/---
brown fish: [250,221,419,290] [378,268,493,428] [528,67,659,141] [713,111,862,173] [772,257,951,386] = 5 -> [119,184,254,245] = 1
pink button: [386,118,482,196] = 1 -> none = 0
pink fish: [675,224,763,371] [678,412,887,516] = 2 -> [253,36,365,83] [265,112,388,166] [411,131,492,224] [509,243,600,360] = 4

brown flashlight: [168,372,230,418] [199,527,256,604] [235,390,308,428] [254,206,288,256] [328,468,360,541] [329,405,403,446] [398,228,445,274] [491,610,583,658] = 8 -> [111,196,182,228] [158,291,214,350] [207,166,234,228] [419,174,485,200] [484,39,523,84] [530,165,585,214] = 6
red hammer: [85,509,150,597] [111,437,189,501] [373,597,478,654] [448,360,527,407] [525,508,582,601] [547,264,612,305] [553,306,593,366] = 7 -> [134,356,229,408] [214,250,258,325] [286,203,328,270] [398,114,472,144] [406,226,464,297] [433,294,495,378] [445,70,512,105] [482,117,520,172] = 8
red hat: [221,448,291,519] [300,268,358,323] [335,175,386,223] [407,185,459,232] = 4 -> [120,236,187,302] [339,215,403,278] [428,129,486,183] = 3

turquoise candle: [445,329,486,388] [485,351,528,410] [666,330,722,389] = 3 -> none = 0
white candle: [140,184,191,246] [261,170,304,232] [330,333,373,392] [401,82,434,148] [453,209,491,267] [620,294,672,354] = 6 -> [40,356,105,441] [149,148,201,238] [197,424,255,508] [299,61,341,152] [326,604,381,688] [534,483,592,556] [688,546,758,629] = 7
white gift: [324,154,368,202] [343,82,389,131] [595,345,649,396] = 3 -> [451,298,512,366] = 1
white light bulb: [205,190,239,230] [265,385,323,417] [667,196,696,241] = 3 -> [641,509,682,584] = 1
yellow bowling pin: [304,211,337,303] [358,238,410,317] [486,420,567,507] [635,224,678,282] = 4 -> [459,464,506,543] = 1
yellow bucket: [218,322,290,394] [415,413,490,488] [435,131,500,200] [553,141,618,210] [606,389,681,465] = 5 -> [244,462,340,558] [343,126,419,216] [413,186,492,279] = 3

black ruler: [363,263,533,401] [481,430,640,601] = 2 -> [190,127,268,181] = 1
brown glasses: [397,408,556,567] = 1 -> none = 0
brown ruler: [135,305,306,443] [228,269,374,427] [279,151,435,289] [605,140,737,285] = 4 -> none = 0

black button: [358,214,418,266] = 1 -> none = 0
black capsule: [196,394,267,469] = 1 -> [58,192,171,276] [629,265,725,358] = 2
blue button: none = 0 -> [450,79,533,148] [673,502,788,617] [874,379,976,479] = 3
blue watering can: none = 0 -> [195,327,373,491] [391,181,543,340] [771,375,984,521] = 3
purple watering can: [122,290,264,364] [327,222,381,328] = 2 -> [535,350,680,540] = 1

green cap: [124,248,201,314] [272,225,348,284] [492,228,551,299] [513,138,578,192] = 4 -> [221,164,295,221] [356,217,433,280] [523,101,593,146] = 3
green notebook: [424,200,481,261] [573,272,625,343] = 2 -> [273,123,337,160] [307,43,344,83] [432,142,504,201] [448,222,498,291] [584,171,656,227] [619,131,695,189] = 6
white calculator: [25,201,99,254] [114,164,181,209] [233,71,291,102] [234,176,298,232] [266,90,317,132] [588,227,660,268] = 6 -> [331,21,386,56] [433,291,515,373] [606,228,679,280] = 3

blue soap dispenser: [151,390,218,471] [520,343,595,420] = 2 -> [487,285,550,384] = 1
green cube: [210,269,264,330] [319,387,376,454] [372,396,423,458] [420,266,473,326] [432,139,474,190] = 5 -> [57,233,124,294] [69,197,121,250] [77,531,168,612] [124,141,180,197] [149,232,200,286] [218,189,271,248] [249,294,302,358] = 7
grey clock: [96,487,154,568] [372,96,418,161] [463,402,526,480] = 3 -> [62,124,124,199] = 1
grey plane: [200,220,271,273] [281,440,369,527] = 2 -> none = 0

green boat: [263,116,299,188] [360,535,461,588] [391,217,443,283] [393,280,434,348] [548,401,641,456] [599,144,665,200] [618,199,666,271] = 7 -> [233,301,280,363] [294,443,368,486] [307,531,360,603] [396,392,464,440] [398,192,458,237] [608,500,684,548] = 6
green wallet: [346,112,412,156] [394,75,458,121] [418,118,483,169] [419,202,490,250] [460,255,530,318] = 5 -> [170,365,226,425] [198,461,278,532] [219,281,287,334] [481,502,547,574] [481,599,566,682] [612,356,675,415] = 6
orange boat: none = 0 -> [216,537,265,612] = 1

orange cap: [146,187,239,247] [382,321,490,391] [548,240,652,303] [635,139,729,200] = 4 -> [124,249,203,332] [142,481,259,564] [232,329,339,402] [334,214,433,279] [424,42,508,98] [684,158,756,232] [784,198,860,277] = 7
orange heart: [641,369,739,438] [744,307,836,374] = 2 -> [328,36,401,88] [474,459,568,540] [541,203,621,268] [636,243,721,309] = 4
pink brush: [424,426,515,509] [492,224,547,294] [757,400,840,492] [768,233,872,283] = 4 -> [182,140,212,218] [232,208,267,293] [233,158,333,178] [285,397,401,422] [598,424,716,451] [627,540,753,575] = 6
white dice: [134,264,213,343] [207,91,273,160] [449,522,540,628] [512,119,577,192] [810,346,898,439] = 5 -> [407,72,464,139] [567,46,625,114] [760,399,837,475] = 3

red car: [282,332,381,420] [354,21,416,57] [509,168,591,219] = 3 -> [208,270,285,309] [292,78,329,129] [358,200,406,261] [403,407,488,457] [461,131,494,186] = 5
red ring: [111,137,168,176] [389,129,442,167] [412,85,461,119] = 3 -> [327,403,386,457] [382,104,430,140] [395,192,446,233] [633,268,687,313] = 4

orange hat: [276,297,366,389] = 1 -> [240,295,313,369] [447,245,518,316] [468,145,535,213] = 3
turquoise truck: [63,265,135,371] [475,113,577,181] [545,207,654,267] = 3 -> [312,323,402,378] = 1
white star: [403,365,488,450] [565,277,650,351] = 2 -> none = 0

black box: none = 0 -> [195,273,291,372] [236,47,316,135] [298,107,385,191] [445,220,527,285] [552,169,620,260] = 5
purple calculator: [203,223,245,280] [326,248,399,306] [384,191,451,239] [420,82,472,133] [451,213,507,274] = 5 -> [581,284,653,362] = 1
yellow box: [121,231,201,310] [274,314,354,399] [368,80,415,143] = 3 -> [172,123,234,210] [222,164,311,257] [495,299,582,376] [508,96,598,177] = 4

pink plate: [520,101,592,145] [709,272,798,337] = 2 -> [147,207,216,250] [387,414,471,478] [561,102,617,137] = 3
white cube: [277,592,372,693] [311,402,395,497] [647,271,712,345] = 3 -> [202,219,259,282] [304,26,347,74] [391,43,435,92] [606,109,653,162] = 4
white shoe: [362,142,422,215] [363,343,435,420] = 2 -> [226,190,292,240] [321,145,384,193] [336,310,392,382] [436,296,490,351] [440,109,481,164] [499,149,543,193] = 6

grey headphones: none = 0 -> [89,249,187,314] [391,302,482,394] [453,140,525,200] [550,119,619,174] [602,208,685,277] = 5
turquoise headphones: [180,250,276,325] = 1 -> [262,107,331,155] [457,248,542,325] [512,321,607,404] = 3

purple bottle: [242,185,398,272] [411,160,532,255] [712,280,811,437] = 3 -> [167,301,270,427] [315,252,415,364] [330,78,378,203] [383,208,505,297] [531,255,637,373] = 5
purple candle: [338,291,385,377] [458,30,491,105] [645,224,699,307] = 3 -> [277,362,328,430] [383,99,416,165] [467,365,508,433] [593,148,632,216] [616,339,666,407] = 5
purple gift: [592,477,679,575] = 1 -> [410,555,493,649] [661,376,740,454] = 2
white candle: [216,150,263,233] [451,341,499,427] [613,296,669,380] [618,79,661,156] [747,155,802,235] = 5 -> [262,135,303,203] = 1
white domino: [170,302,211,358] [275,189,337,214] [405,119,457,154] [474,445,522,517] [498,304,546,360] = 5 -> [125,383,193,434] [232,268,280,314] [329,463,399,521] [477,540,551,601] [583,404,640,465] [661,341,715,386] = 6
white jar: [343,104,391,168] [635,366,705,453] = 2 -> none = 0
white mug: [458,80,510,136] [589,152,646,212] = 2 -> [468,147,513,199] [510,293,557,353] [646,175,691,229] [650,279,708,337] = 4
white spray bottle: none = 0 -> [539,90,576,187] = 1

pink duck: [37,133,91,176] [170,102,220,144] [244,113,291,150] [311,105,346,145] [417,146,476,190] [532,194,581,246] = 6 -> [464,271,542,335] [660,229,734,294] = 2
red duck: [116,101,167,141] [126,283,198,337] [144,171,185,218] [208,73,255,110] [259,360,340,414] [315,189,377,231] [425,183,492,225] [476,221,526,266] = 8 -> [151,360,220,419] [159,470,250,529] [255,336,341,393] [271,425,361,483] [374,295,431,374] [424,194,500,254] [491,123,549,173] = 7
\---
§ Job item:
Above are the records; copy exactly the lines from the line with "brown ruler: [135,305,306,443]" through the line with "purple watering can: [122,290,264,364]", both included.

§ Response to this exercise:
brown ruler: [135,305,306,443] [228,269,374,427] [279,151,435,289] [605,140,737,285] = 4 -> none = 0

black button: [358,214,418,266] = 1 -> none = 0
black capsule: [196,394,267,469] = 1 -> [58,192,171,276] [629,265,725,358] = 2
blue button: none = 0 -> [450,79,533,148] [673,502,788,617] [874,379,976,479] = 3
blue watering can: none = 0 -> [195,327,373,491] [391,181,543,340] [771,375,984,521] = 3
purple watering can: [122,290,264,364] [327,222,381,328] = 2 -> [535,350,680,540] = 1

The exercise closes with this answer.